* [Written task]: Find the lines of data that contain the string "degrees", then list them.
******************************
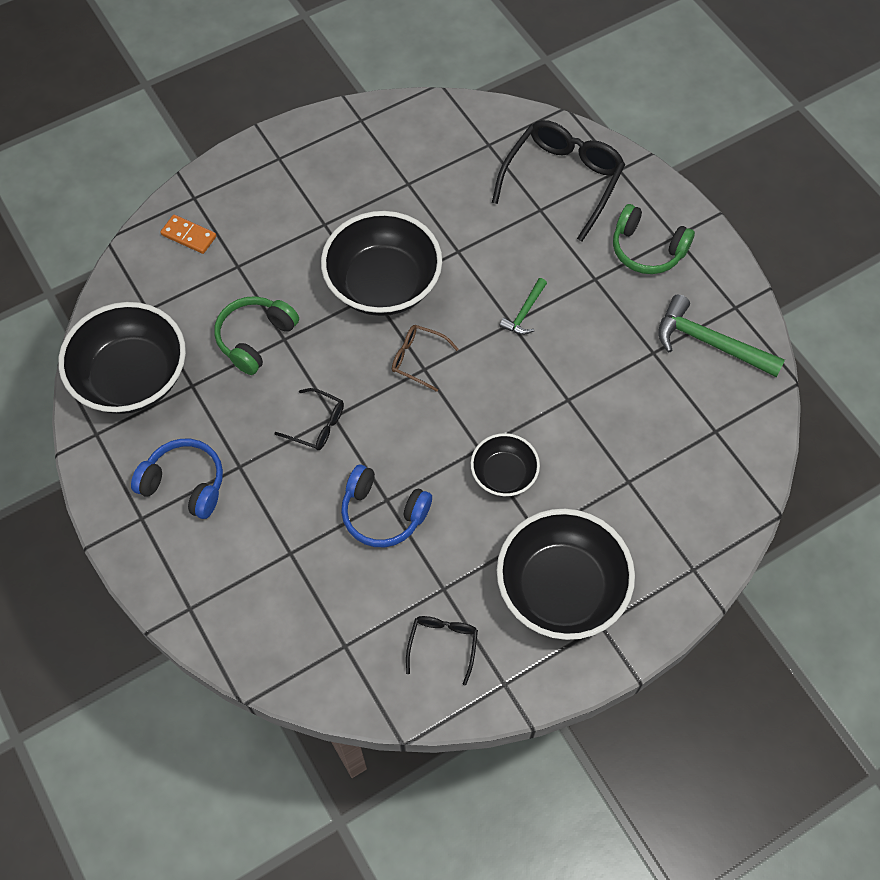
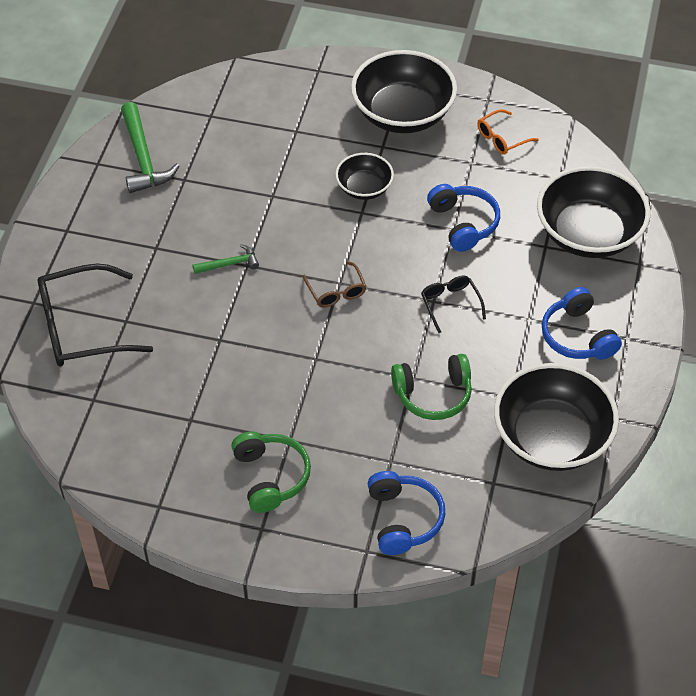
camera: 135 degrees left, 10 degrees down
orange domino [160,215,216,254] -> blue headphones [367,471,446,555]
black bowl [321,211,442,316] -> black bowl moved to [537,166,650,258]
black glasses [406,616,478,685] -> orange glasses [477,109,539,154]
green headphones [613,204,695,274] -> green headphones moved to [231,432,311,513]

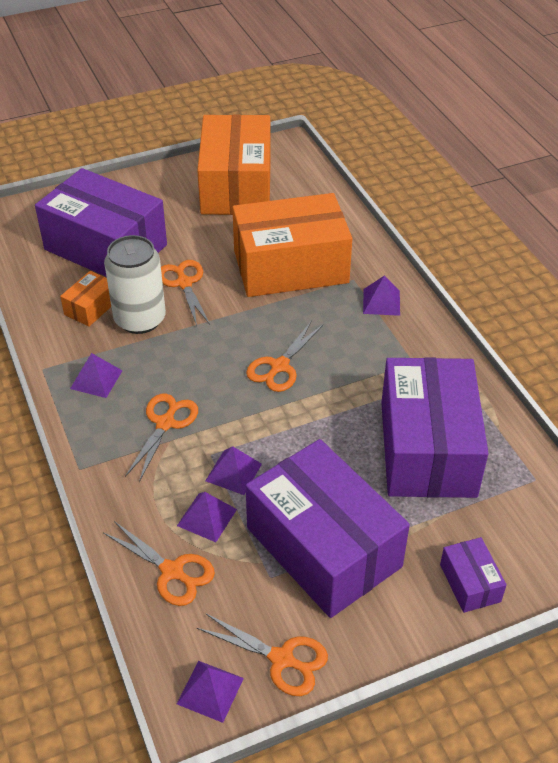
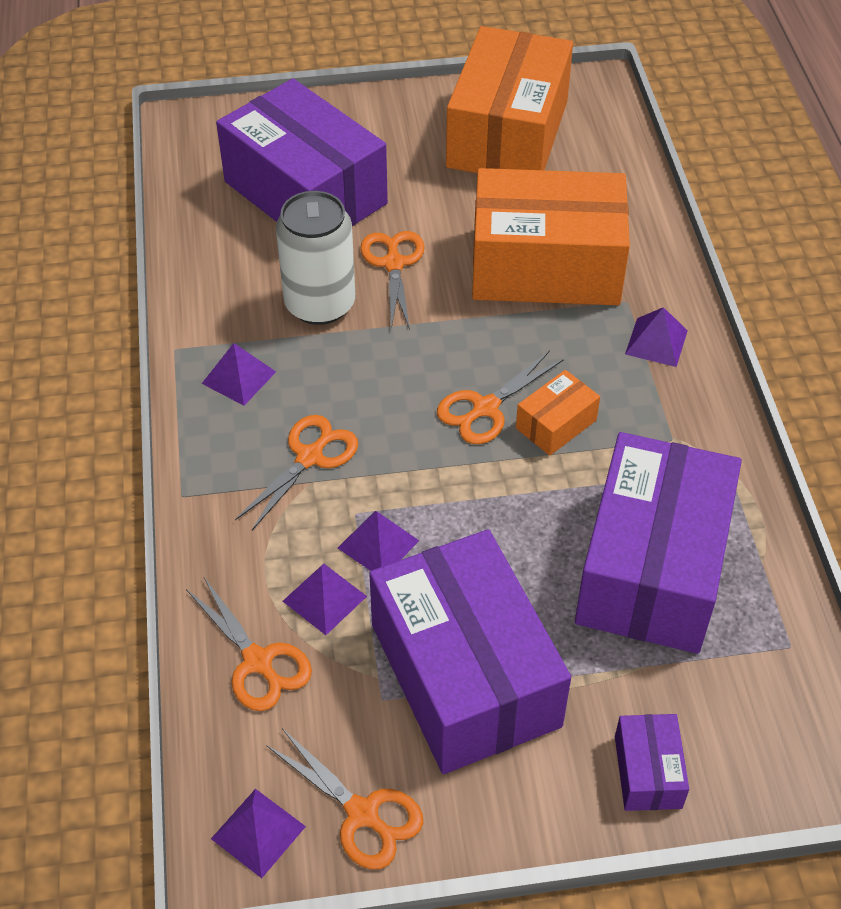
camera: 15 degrees right, 5 degrees up
orange box [60,271,111,327] -> orange box moved to [516,370,600,456]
******************************
* [Answer to this exercise]:
camera: 135 degrees left, 10 degrees down
camera: 15 degrees right, 5 degrees up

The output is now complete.